_ABOUT THIS EXERCISE_:
With pictures left out, retype exactly the lines from the one containing "(395, 599) = (600, 302): white" through the final line of the entries.

_RECORD EXTRACTS_:
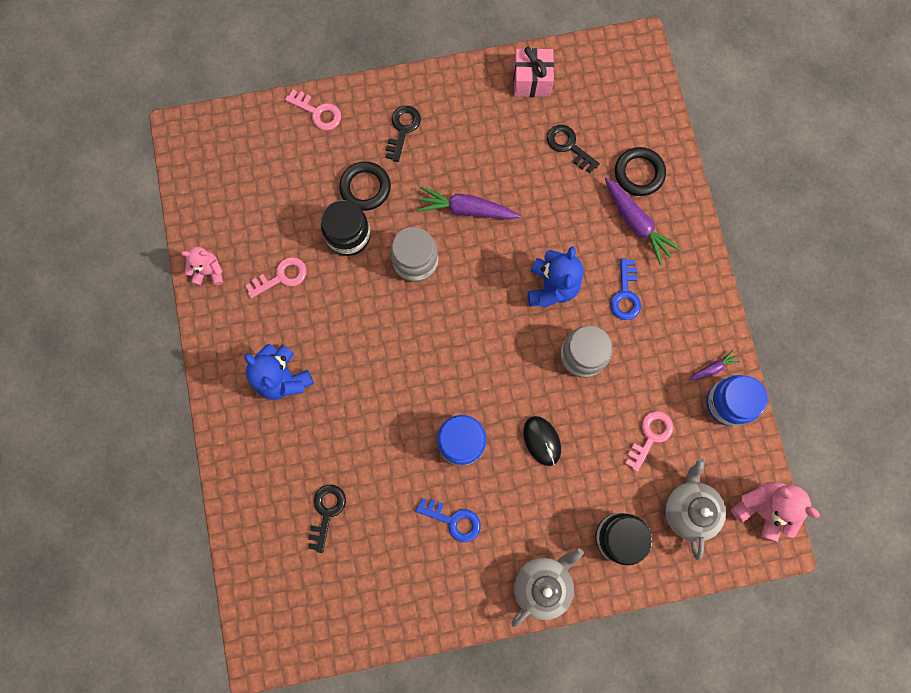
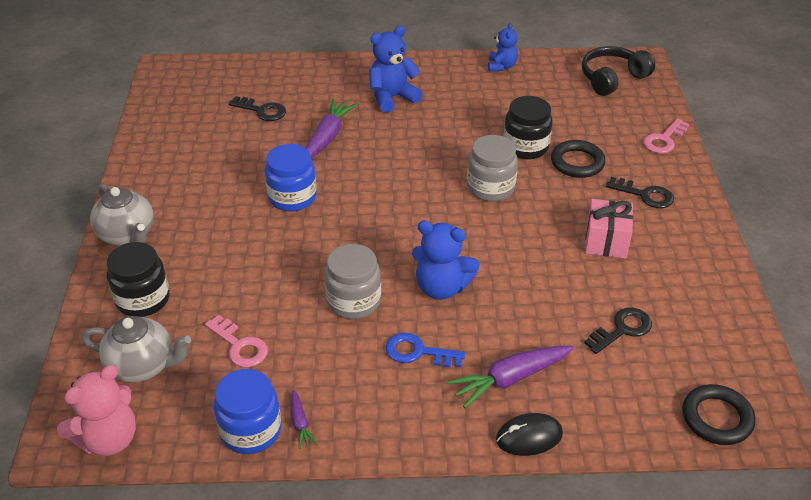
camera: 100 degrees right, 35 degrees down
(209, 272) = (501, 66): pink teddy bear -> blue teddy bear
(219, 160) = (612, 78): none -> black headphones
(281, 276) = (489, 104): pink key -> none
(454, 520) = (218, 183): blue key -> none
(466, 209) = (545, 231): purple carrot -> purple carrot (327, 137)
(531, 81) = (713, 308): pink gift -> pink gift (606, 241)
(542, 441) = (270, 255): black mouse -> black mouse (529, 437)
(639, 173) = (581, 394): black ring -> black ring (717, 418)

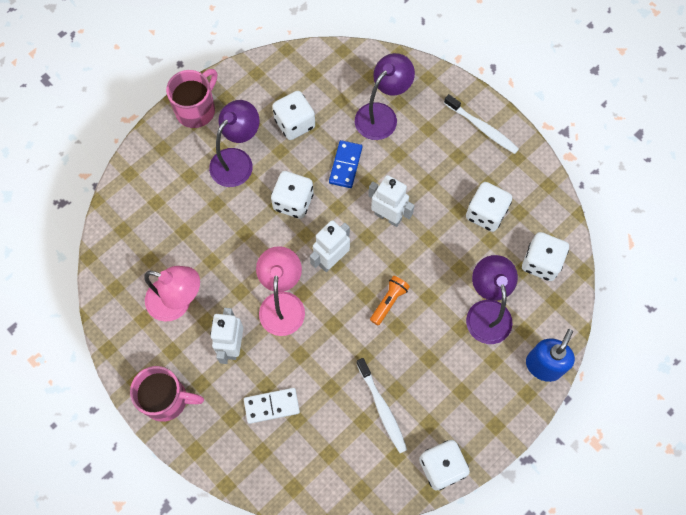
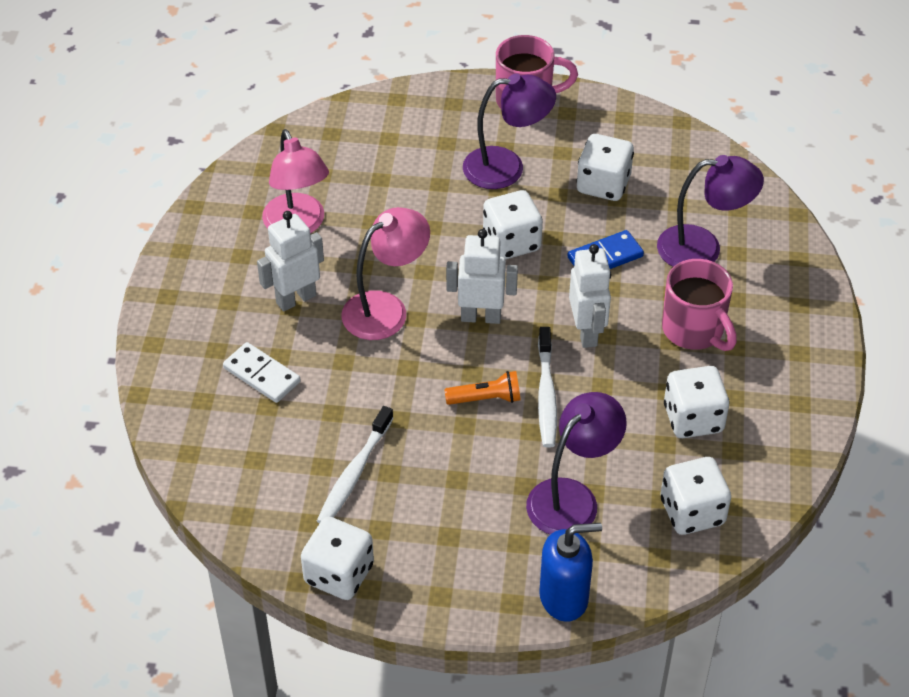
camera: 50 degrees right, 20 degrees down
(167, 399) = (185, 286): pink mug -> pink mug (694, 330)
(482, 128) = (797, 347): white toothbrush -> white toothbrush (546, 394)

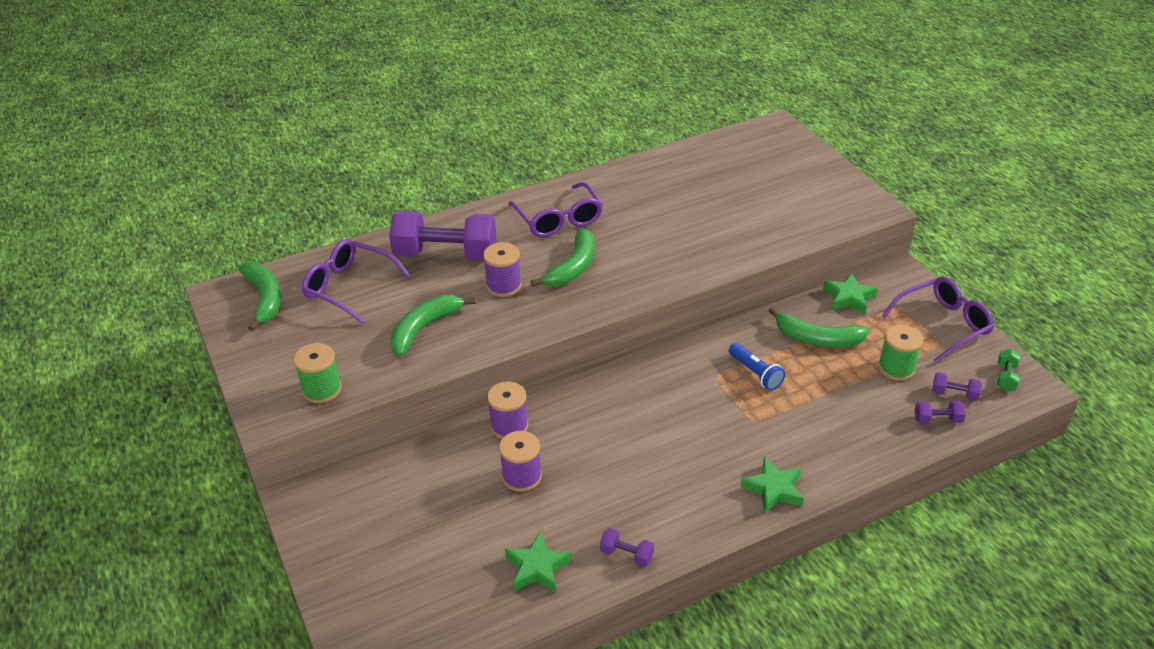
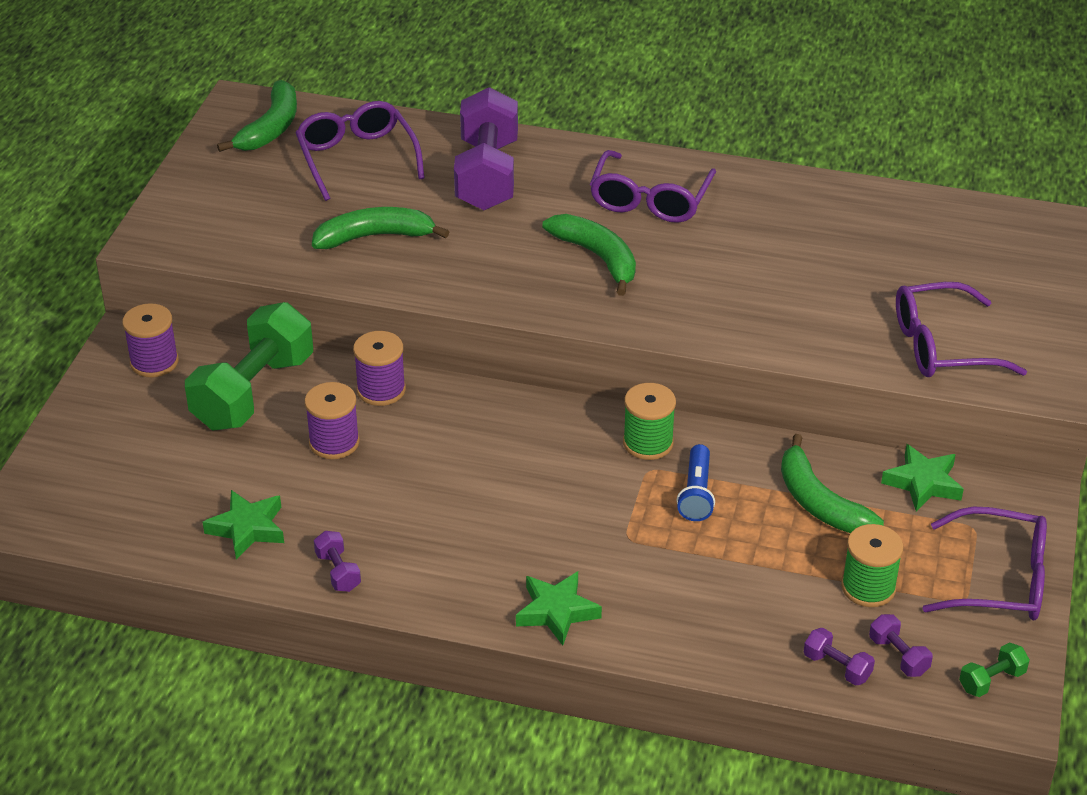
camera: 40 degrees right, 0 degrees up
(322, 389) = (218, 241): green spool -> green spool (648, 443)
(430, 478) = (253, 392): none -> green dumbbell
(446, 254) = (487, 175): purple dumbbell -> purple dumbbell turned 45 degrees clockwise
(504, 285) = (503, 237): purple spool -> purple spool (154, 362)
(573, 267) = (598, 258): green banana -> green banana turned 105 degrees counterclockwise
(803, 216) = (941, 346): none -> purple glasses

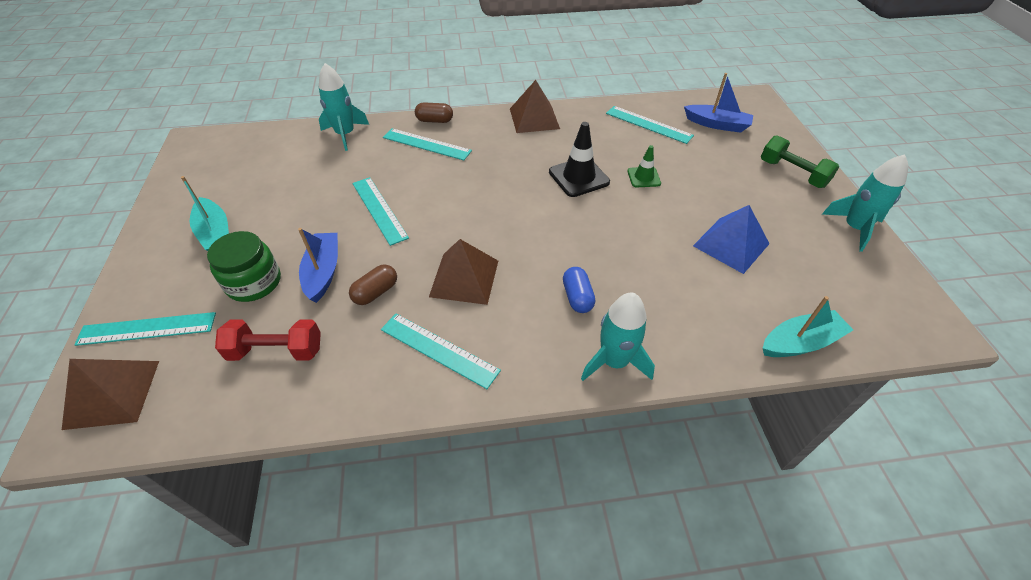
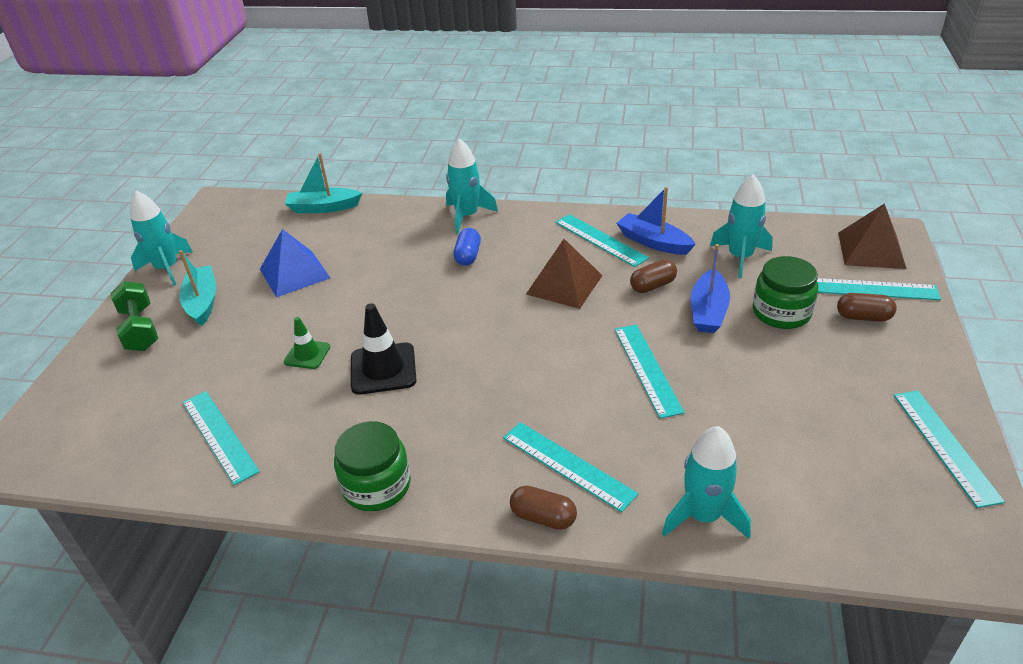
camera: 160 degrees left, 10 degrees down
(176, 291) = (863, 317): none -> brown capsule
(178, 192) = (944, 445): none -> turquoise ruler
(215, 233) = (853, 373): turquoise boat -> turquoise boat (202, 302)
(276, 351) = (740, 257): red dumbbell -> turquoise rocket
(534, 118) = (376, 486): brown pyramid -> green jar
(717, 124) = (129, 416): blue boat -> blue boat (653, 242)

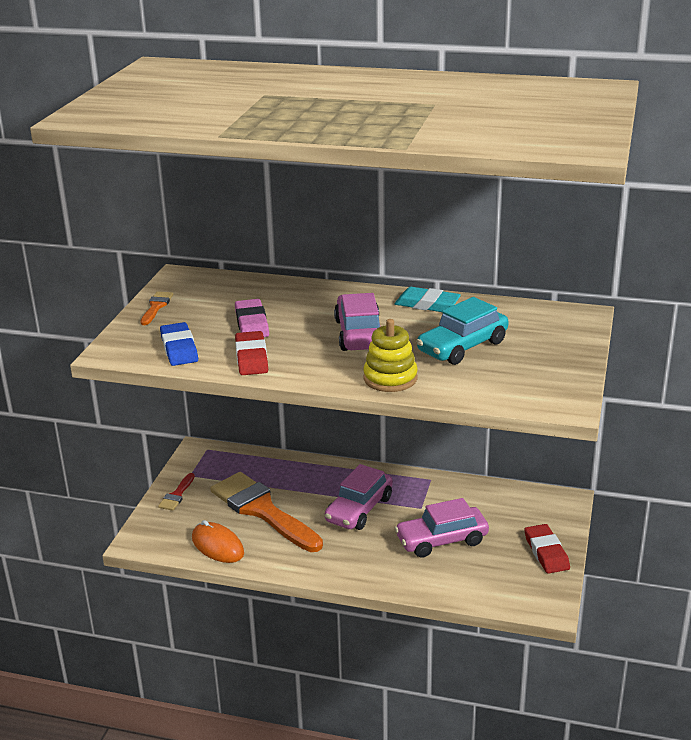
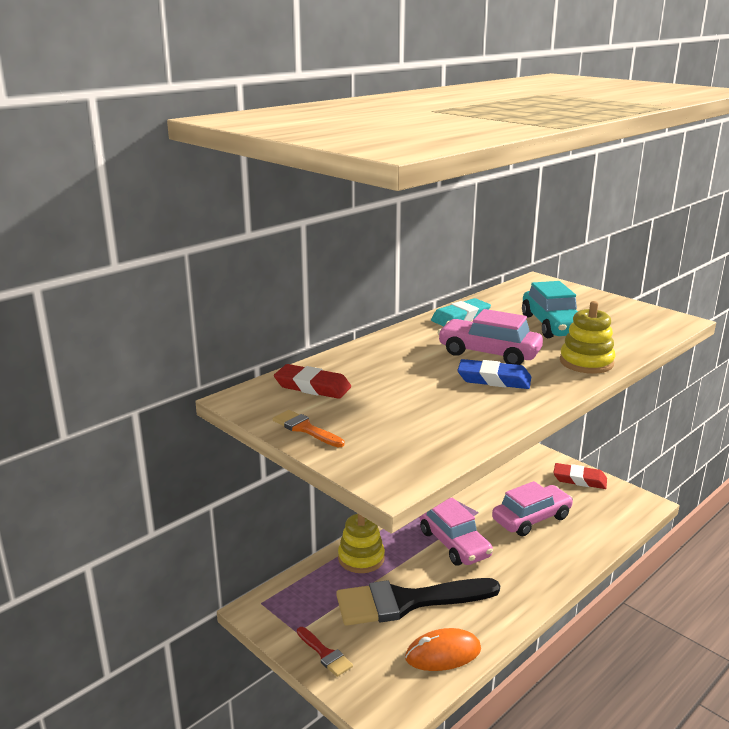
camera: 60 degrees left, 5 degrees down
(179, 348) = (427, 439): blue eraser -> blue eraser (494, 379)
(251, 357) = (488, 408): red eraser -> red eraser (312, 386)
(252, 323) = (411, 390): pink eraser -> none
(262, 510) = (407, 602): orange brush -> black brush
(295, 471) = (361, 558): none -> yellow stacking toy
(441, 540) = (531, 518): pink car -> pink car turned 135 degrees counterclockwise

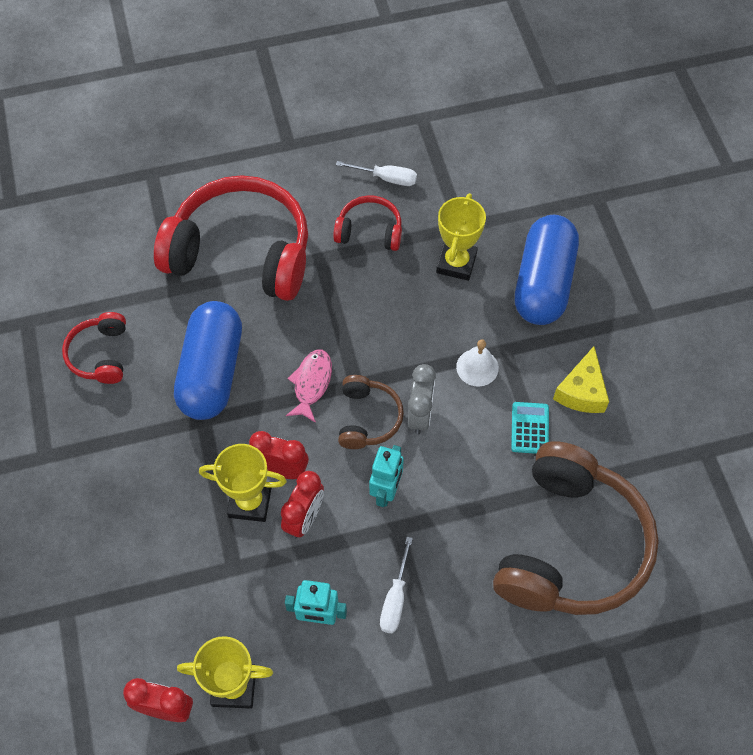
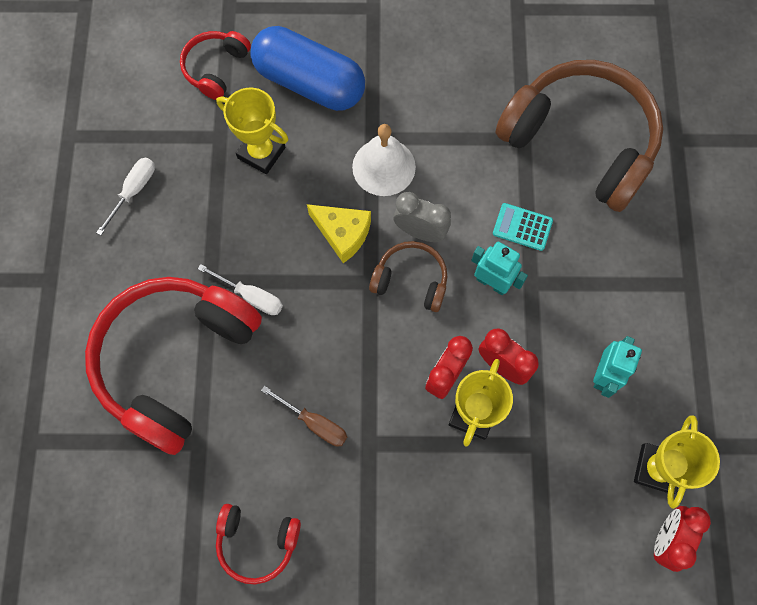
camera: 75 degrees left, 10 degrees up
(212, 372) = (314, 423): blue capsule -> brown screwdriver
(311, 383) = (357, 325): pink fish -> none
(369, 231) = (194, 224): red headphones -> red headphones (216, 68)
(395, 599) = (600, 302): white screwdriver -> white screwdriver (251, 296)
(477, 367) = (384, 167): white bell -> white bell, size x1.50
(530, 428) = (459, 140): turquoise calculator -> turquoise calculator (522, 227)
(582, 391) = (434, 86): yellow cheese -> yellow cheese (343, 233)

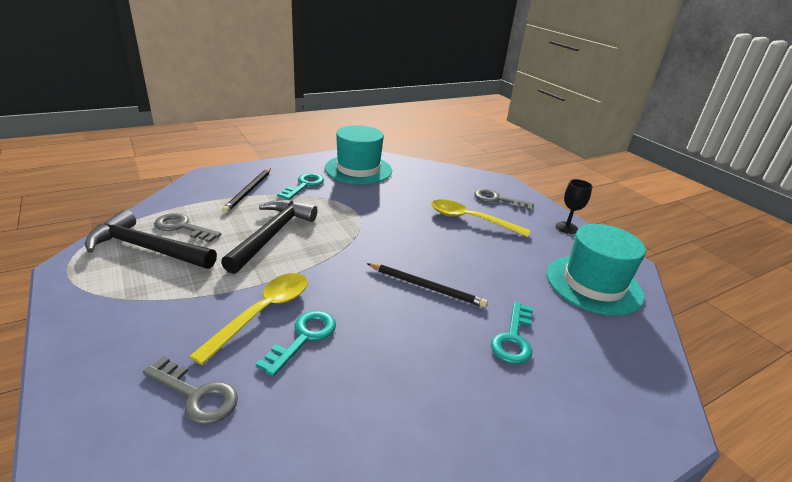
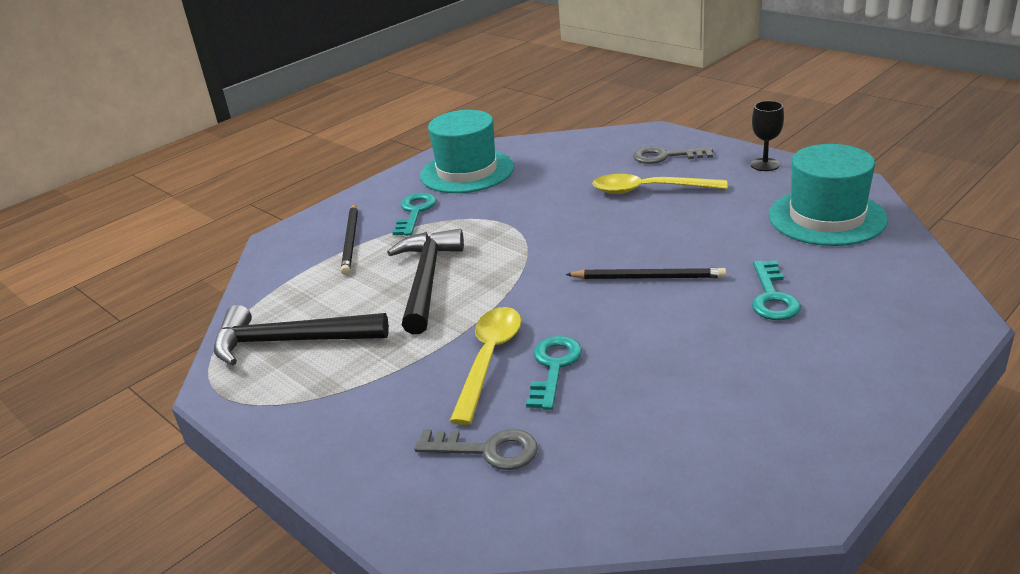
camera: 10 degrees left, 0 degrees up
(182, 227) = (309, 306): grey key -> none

_TASK SOLUTION_:
(395, 599) = (600, 302): white screwdriver -> white screwdriver (251, 296)
(477, 367) = (384, 167): white bell -> white bell, size x1.50
(530, 428) = (459, 140): turquoise calculator -> turquoise calculator (522, 227)
(582, 391) = (434, 86): yellow cheese -> yellow cheese (343, 233)

camera: 10 degrees left, 0 degrees up
(182, 227) = (309, 306): grey key -> none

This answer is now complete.